Among these records, which lines include "none"? Copy them out.

** Opening Dataset records block **

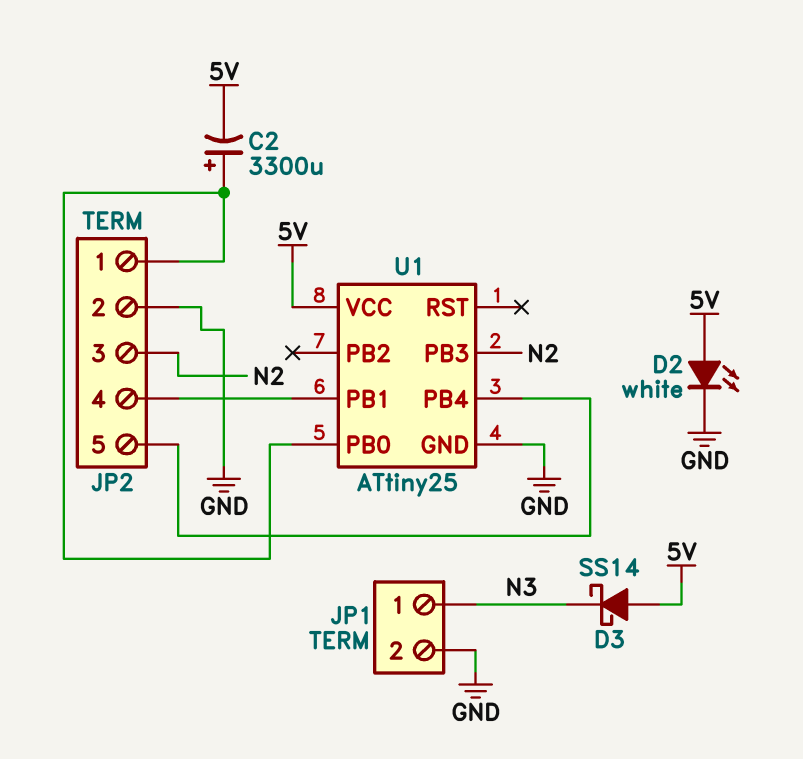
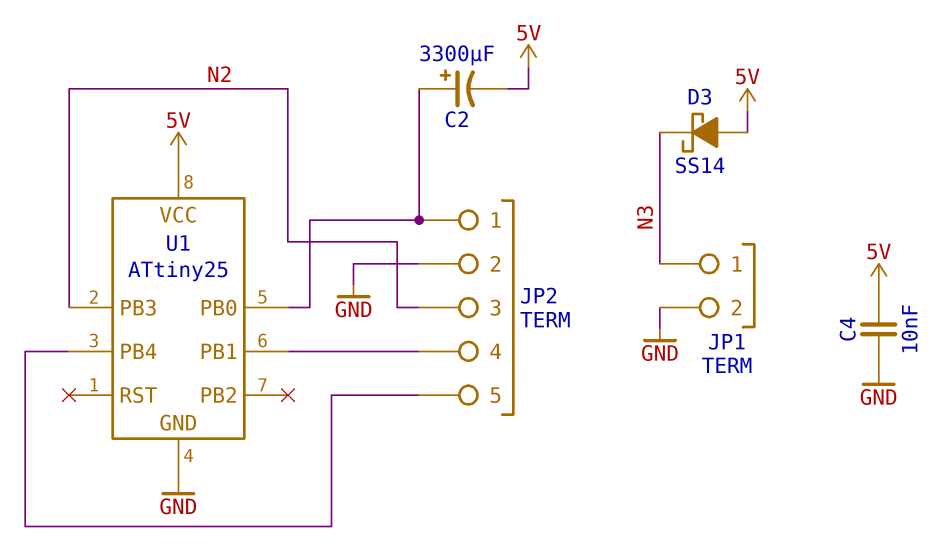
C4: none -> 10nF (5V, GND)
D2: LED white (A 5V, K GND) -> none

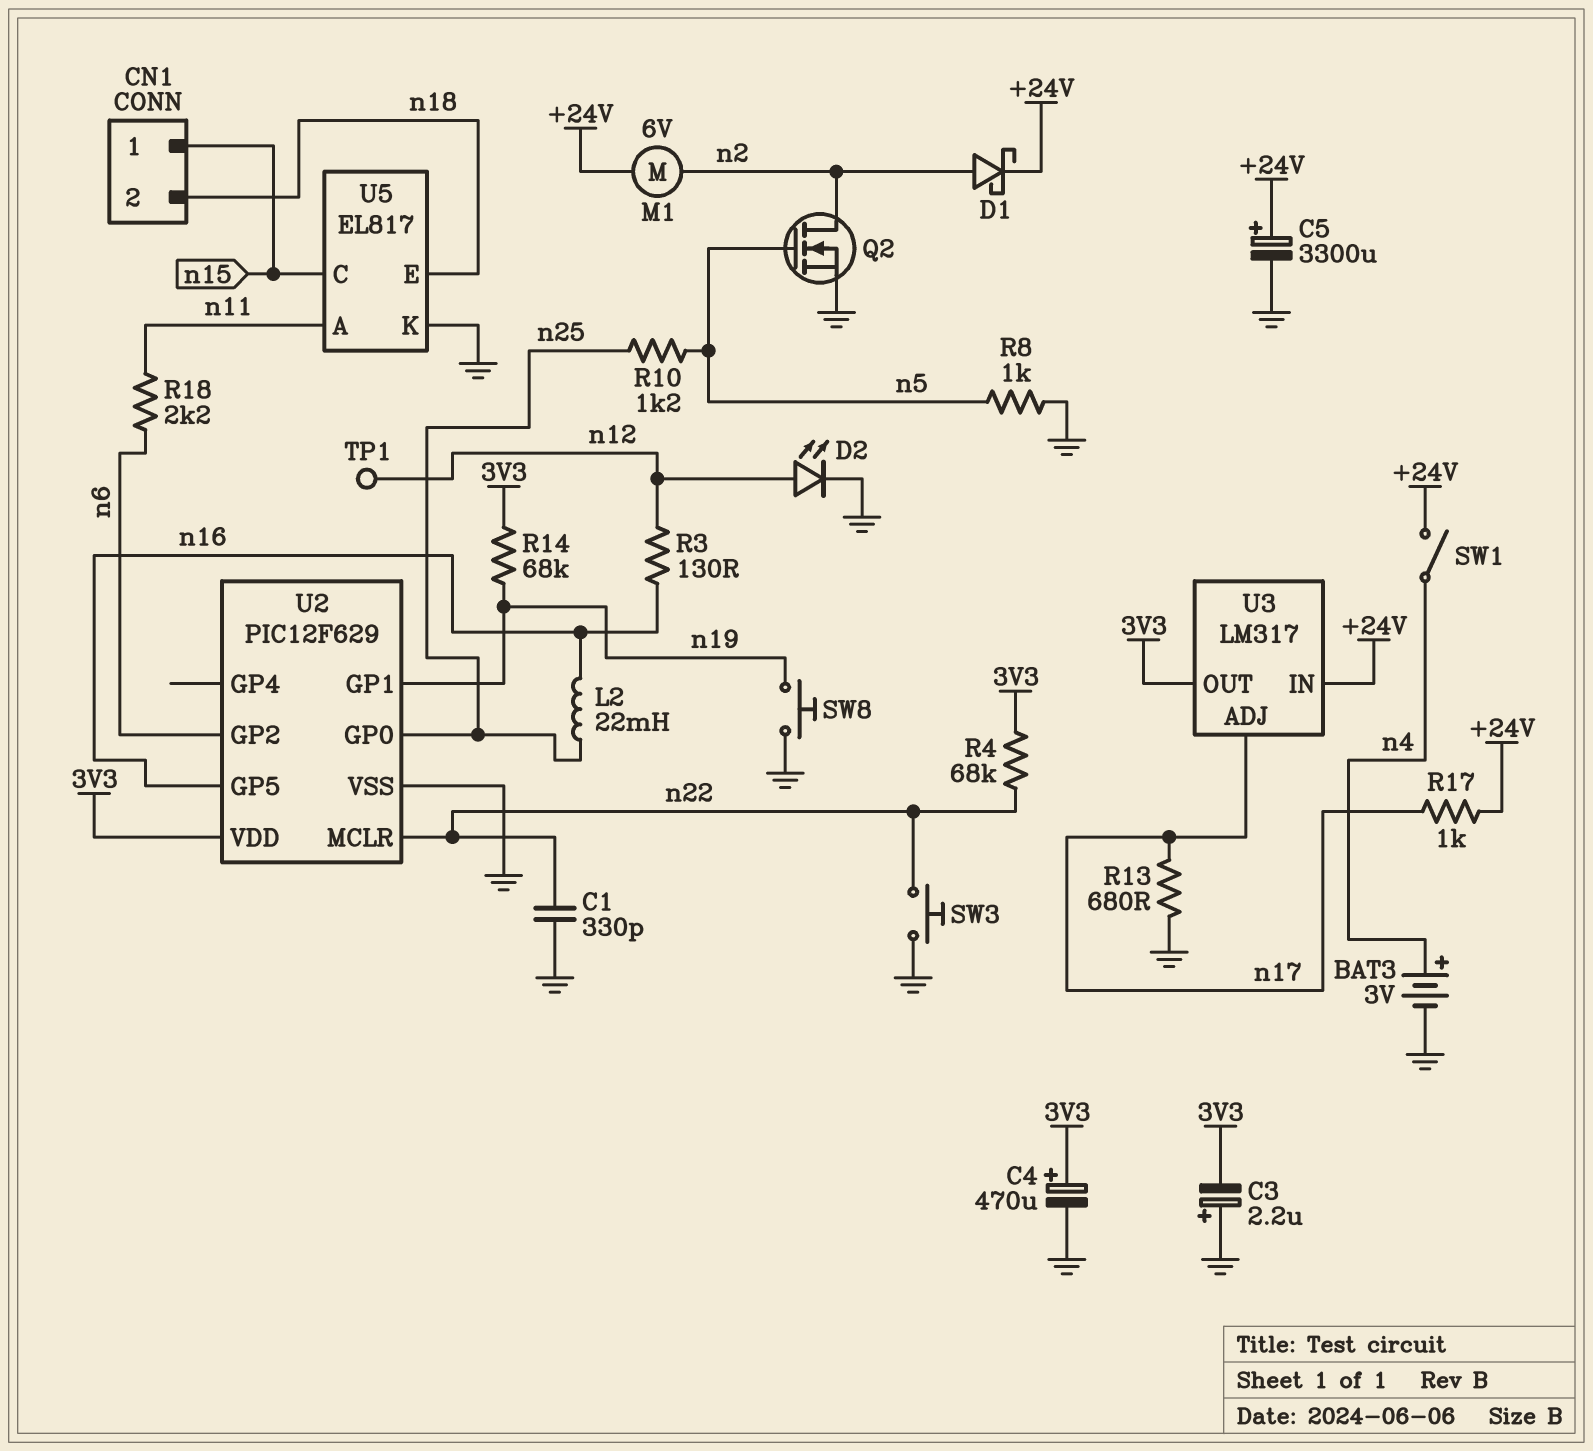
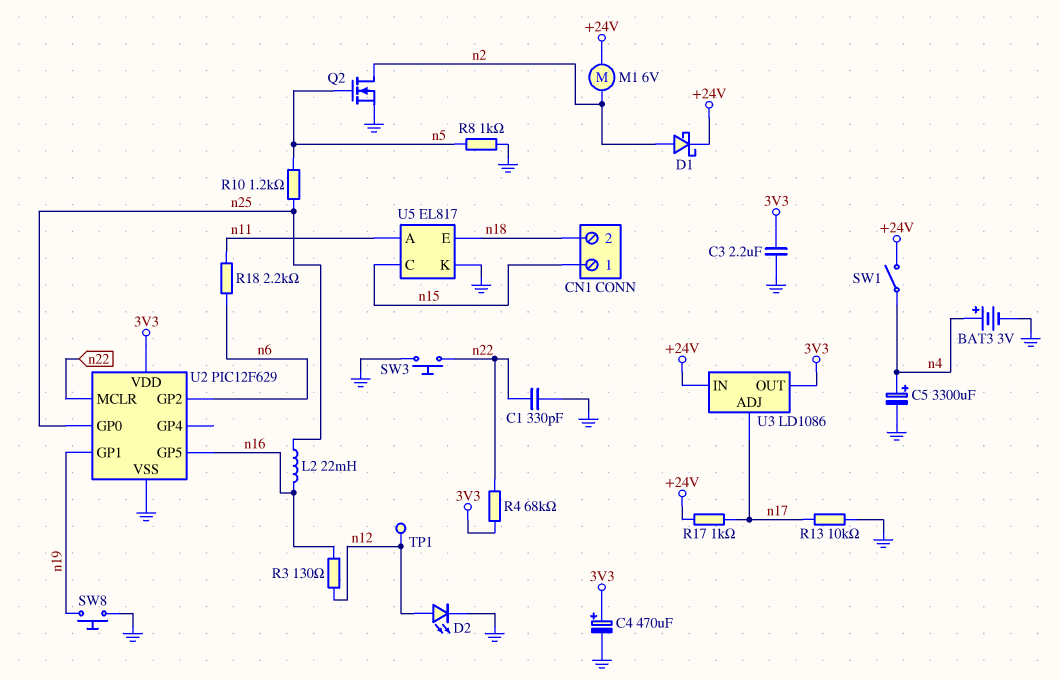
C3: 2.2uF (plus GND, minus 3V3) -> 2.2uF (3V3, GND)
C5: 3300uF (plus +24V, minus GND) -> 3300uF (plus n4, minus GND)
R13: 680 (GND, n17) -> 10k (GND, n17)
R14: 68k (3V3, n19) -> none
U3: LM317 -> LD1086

** Closing Dataset records block **
** Opening Dataset records block **

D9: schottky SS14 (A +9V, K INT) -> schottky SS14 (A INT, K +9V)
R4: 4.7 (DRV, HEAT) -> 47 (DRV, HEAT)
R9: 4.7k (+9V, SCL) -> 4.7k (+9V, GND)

** Closing Dataset records block **

Answer to this exercise:
C4: none -> 10nF (5V, GND)
D2: LED white (A 5V, K GND) -> none
R14: 68k (3V3, n19) -> none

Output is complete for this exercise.